=== DATA IN THIS EXERCISE ===

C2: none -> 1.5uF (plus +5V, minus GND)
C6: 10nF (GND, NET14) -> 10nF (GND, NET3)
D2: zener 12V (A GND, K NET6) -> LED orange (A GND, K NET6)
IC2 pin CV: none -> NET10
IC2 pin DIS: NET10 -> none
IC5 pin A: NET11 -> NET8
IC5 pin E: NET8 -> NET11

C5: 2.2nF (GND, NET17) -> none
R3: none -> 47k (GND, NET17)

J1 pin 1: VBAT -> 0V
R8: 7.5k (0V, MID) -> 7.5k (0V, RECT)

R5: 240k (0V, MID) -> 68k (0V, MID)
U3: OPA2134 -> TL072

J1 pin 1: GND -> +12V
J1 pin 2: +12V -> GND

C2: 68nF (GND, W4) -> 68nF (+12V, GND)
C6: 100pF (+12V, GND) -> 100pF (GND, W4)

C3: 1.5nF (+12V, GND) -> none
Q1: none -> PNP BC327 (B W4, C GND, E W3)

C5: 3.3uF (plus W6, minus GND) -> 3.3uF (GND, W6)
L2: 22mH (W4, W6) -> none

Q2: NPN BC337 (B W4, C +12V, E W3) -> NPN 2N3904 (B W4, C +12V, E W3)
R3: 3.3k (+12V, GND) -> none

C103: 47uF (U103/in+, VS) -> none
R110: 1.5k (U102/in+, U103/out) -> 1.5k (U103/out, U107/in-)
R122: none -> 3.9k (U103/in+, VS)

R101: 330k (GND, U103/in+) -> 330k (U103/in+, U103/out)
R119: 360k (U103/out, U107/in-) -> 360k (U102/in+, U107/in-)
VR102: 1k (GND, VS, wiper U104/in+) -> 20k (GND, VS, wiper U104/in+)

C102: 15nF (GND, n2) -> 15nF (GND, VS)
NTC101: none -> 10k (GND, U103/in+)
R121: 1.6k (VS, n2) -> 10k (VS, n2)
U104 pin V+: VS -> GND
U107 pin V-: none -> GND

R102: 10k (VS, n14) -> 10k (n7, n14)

===

__PROBLEM TO WORK ON__.
In how many lines above does the word "minus" appear? Answer with only the number.

__SOLUTION TO THIS PROBLEM__.
2